**Required action**
Among the entries below, one line contains "D4: diode 1N4004" and another contains "U4 pin IN-: U3/PD1 -> J2/1". Transcribe those two lines and every line between them, exactly.

**Source data**

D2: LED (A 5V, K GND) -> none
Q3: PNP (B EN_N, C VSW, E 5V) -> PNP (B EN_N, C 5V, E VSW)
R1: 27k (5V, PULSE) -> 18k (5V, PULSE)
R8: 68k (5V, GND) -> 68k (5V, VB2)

==

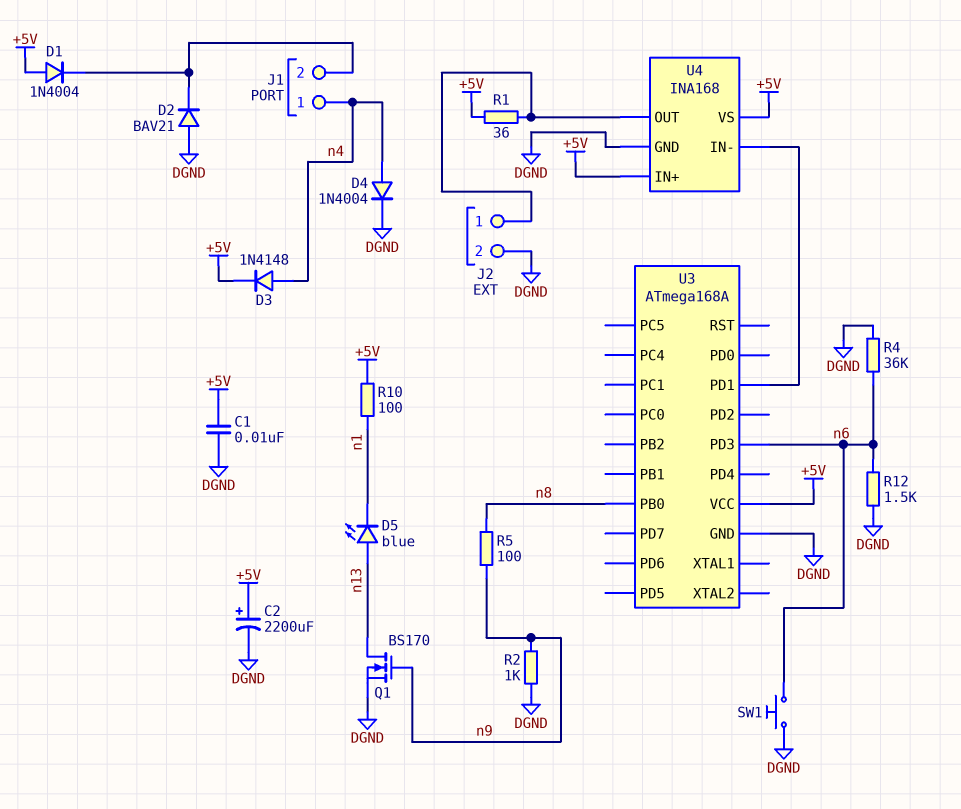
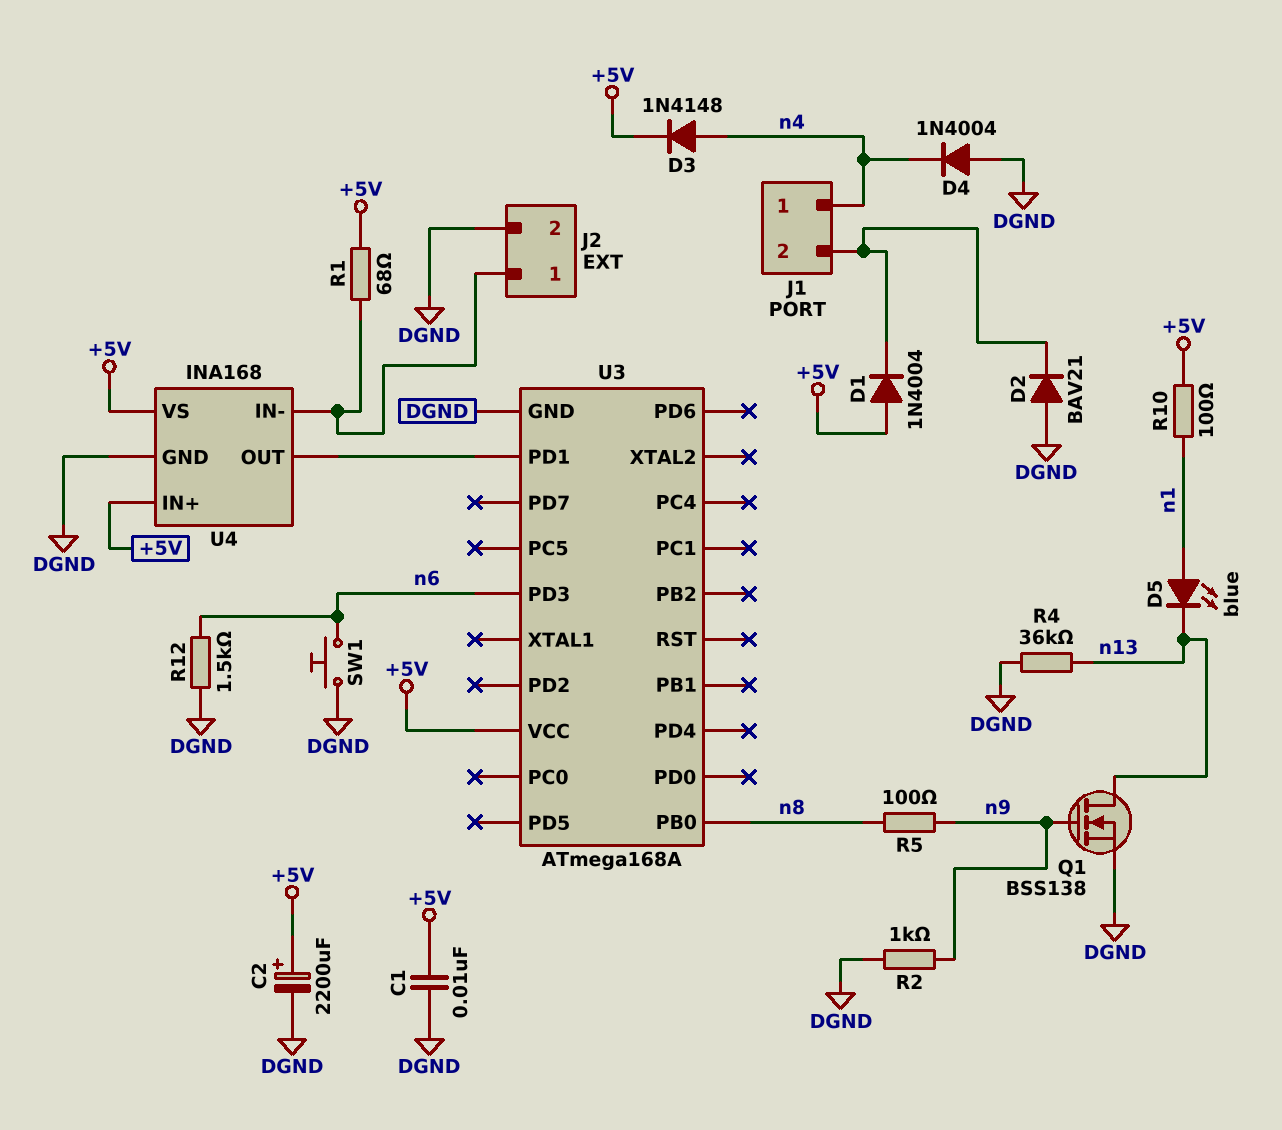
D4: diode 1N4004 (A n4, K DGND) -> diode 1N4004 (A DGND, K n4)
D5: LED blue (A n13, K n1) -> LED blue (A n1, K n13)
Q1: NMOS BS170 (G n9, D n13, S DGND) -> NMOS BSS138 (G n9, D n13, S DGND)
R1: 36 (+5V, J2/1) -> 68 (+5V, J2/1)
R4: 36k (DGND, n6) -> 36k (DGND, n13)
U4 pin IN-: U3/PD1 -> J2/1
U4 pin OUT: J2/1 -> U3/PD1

**Problem solution**
D4: diode 1N4004 (A n4, K DGND) -> diode 1N4004 (A DGND, K n4)
D5: LED blue (A n13, K n1) -> LED blue (A n1, K n13)
Q1: NMOS BS170 (G n9, D n13, S DGND) -> NMOS BSS138 (G n9, D n13, S DGND)
R1: 36 (+5V, J2/1) -> 68 (+5V, J2/1)
R4: 36k (DGND, n6) -> 36k (DGND, n13)
U4 pin IN-: U3/PD1 -> J2/1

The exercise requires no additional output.